The answer is all of the entries below, repeated exactly and free of pictures.

[RECORDED DATA — start]

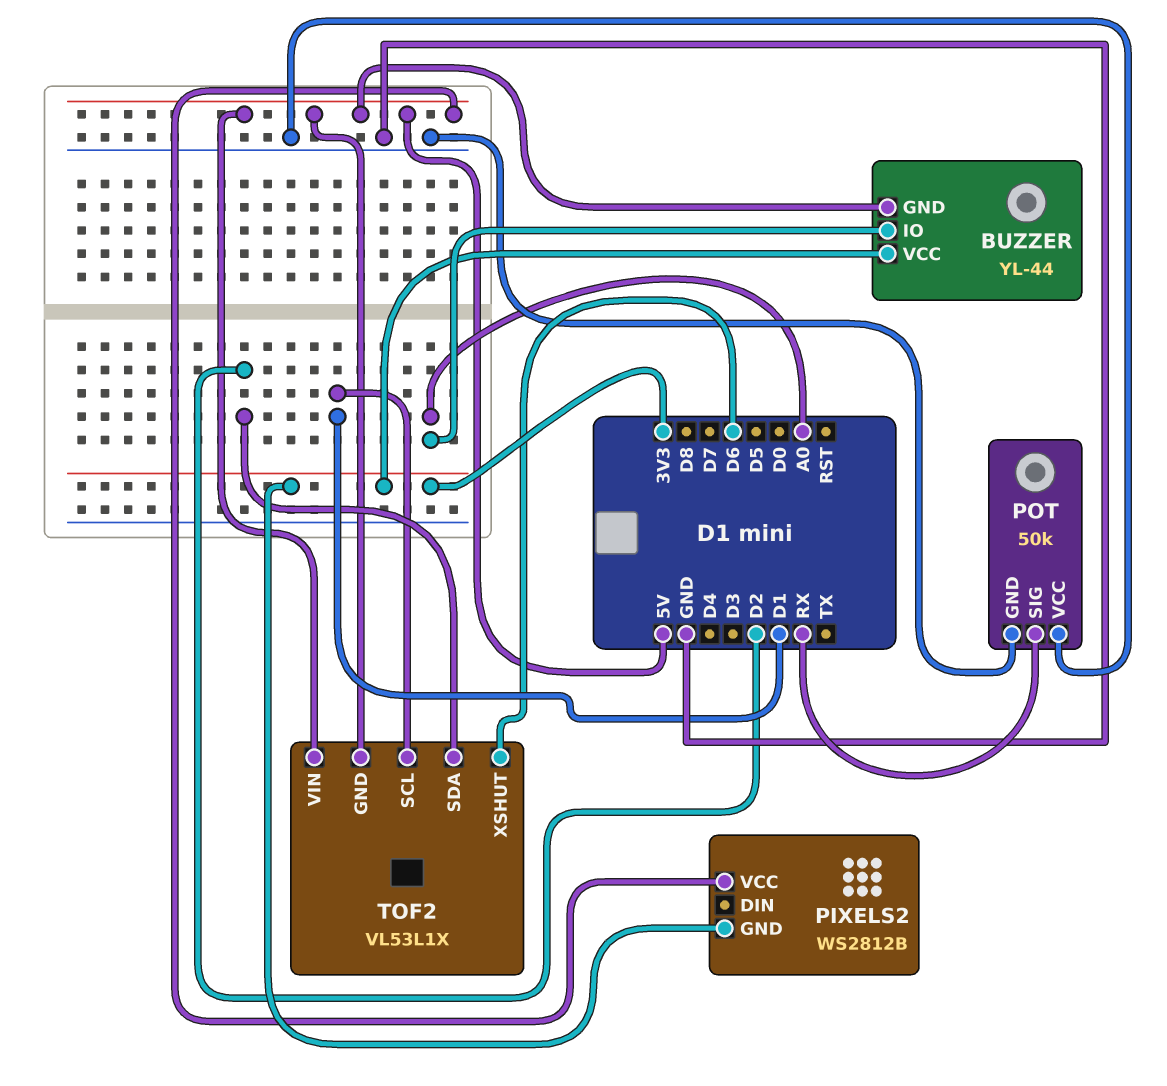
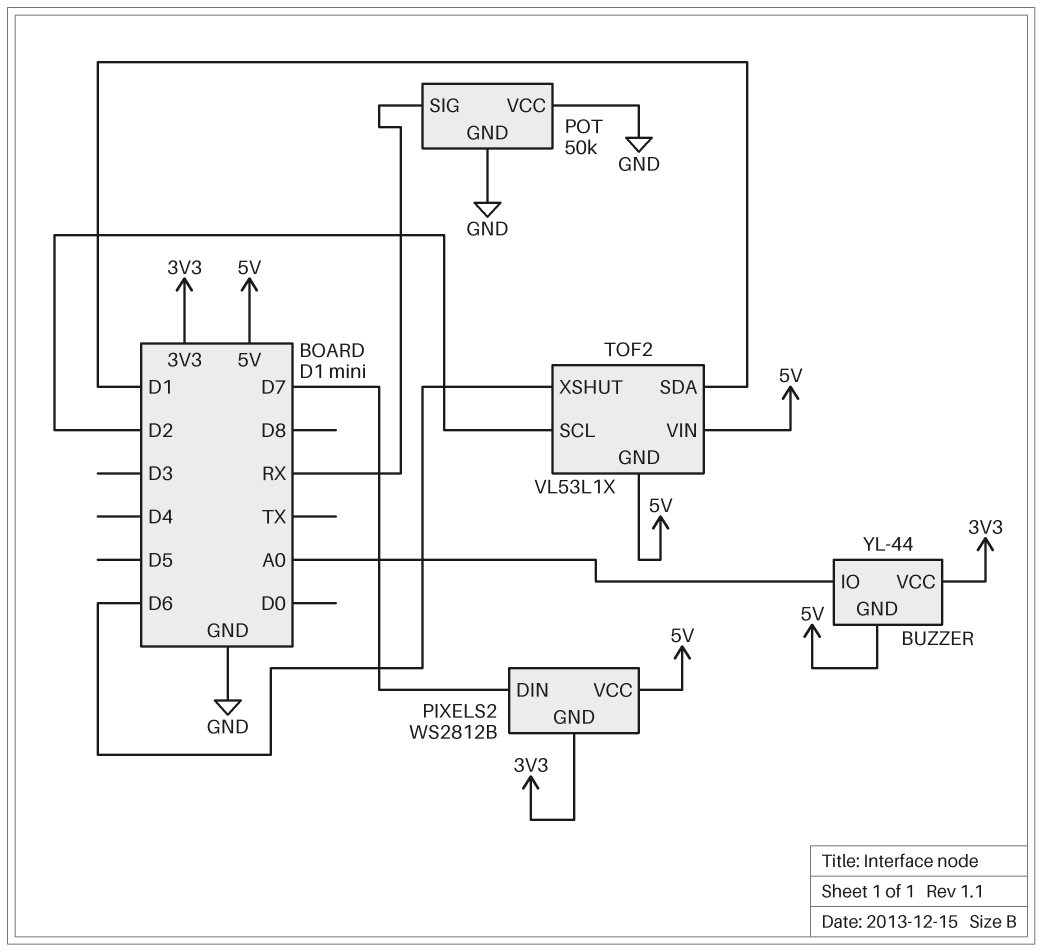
PIXELS2 pin DIN: none -> D7
TOF2 pin SCL: D1 -> D2
TOF2 pin SDA: D2 -> D1

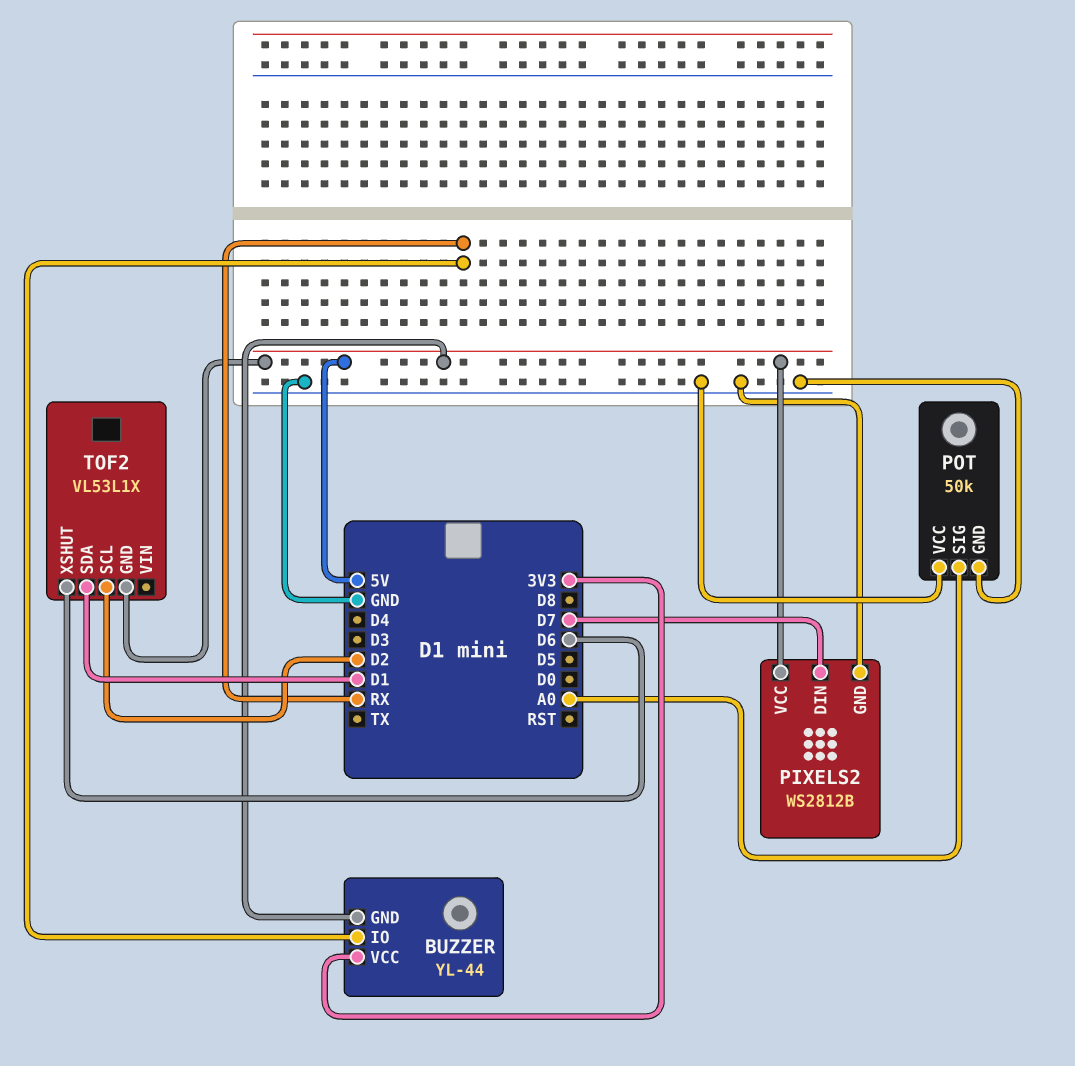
BUZZER pin IO: A0 -> RX
PIXELS2 pin GND: 3V3 -> GND
POT pin SIG: RX -> A0
TOF2 pin VIN: 5V -> none

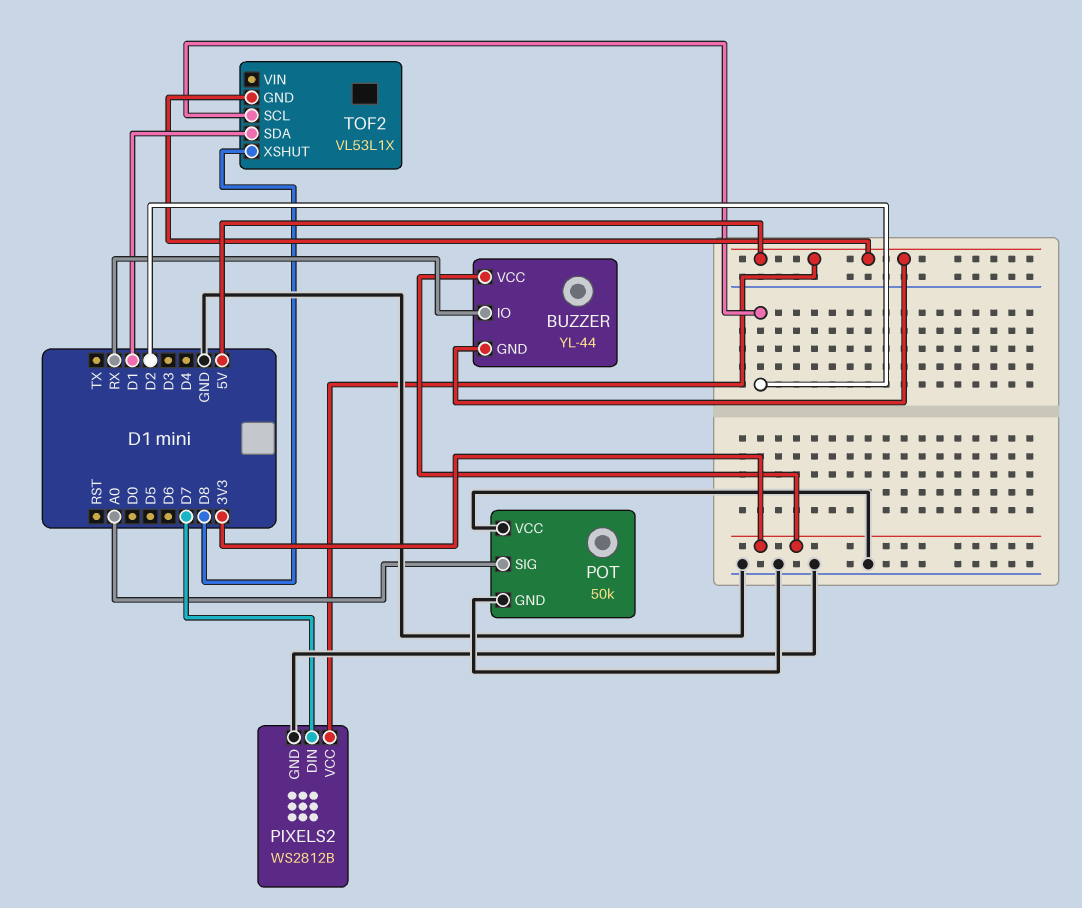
TOF2 pin XSHUT: D6 -> D8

[RECORDED DATA — finish]

> _EXPECTED ANSWER_
PIXELS2 pin DIN: none -> D7
TOF2 pin SCL: D1 -> D2
TOF2 pin SDA: D2 -> D1

BUZZER pin IO: A0 -> RX
PIXELS2 pin GND: 3V3 -> GND
POT pin SIG: RX -> A0
TOF2 pin VIN: 5V -> none

TOF2 pin XSHUT: D6 -> D8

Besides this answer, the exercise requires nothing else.